ASSIGNMENT → Say only the number of lines in the entries below that contain "bread".

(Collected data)

• • • • • • •

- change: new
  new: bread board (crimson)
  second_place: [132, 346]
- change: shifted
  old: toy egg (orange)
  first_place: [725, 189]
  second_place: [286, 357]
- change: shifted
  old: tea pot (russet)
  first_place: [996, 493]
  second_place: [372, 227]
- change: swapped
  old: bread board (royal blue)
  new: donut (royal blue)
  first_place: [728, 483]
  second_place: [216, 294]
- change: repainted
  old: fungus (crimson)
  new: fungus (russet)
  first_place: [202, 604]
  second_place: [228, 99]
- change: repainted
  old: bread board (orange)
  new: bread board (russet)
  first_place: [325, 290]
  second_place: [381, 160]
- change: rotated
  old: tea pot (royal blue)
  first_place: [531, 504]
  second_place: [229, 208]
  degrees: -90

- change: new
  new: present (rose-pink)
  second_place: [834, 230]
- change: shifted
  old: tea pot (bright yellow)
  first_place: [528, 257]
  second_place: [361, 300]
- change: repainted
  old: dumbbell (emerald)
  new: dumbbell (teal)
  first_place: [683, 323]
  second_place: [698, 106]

• • • • • • •

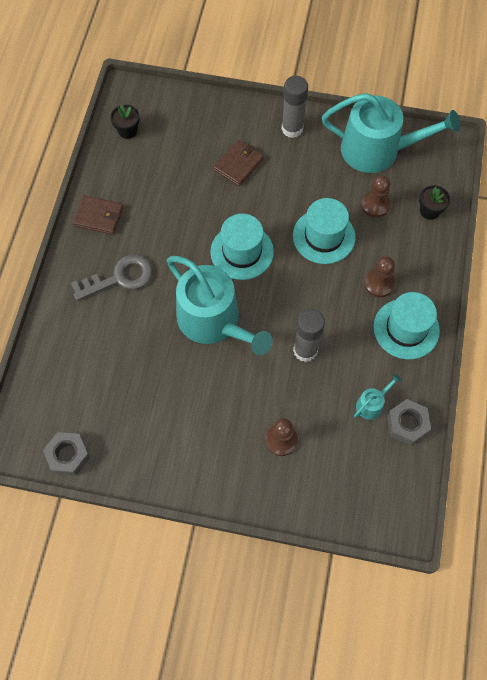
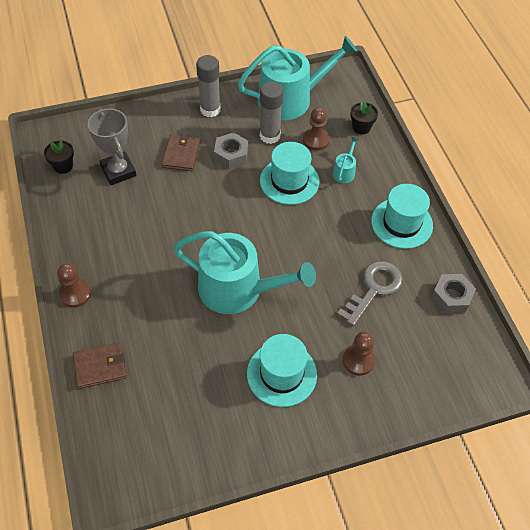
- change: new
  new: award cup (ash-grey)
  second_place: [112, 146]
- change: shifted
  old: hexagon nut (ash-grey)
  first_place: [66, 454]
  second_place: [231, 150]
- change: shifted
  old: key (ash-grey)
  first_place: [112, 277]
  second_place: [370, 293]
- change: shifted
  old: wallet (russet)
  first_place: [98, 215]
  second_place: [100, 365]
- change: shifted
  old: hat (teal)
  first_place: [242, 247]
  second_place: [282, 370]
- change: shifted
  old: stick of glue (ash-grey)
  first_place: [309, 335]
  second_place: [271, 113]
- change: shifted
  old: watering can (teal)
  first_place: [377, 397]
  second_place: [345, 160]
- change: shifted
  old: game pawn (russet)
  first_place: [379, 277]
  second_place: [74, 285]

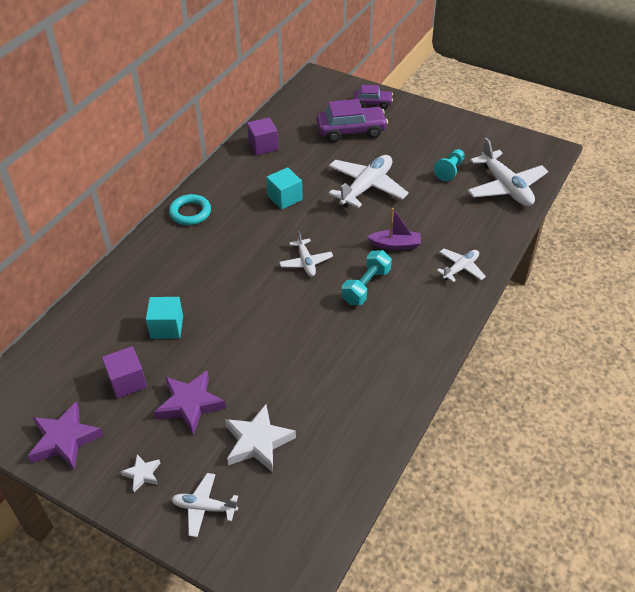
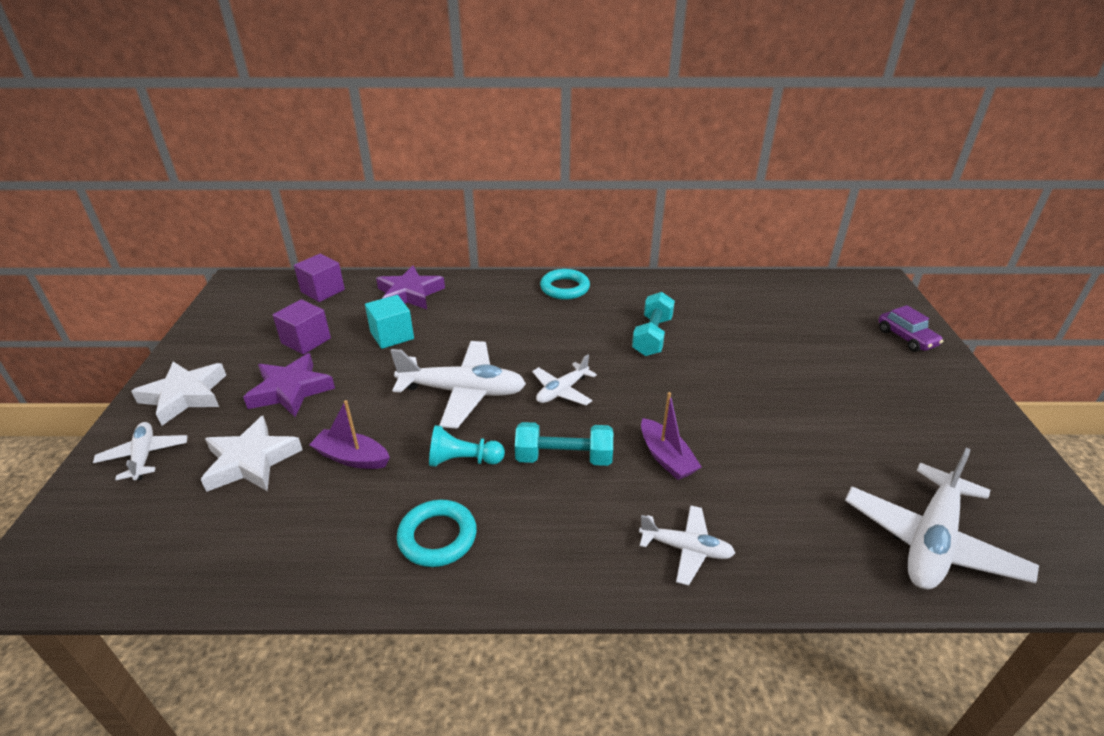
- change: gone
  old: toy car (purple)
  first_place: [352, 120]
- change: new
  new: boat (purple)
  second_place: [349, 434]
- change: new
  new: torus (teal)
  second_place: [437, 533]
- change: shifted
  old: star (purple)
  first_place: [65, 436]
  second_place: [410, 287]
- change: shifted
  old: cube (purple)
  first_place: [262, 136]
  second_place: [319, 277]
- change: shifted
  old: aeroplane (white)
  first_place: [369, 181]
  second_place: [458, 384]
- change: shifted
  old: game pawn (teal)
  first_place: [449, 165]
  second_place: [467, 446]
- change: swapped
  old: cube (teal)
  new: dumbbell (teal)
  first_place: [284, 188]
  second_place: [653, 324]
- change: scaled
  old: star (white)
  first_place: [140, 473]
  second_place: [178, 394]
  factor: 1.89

• • • • • • •

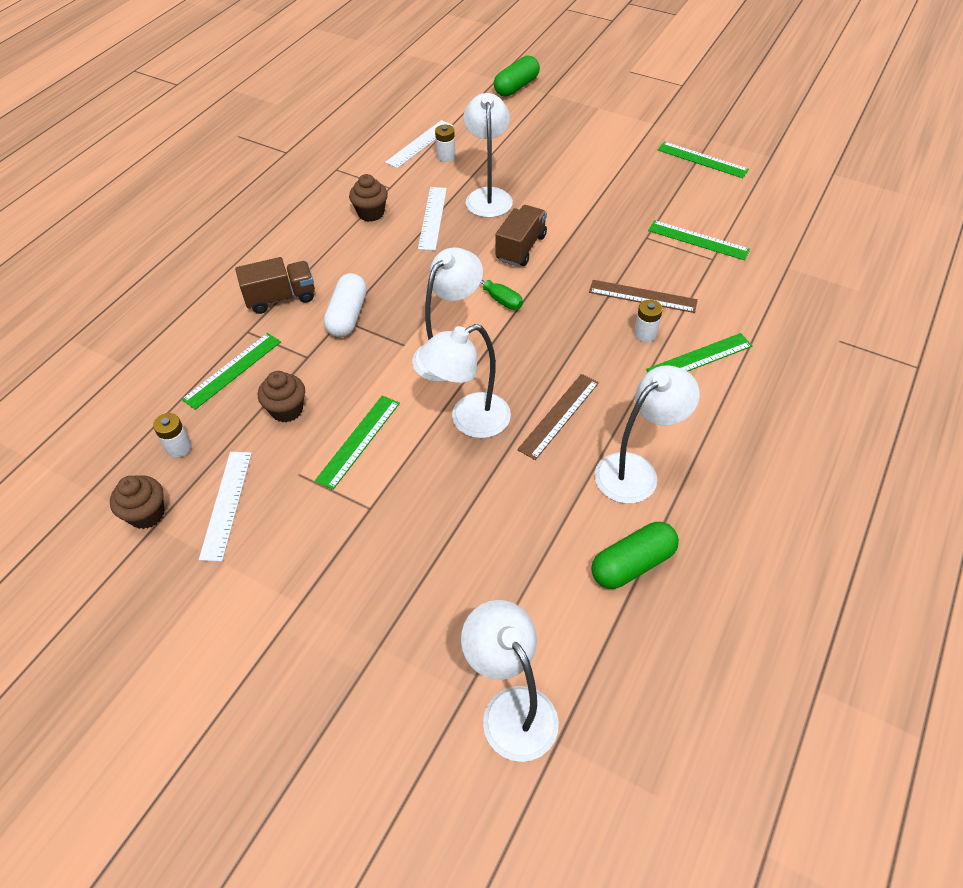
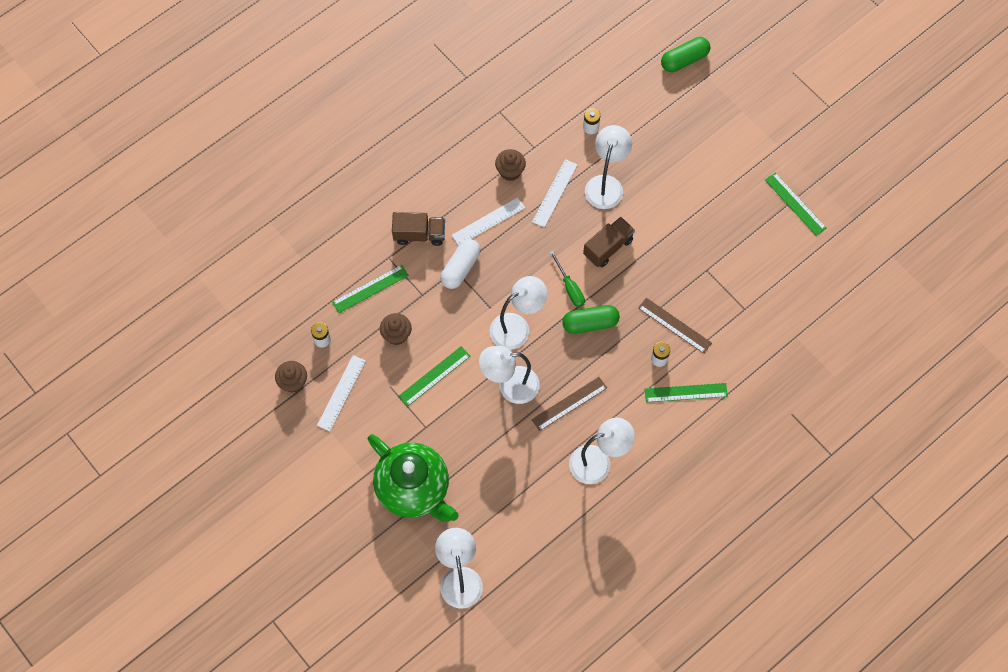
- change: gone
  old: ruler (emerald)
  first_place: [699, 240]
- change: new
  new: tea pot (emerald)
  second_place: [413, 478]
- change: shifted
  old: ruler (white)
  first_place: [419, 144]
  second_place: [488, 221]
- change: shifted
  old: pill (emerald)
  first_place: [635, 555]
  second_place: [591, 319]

• • • • • • •

RESPONSE TO THIS EXERCISE → 4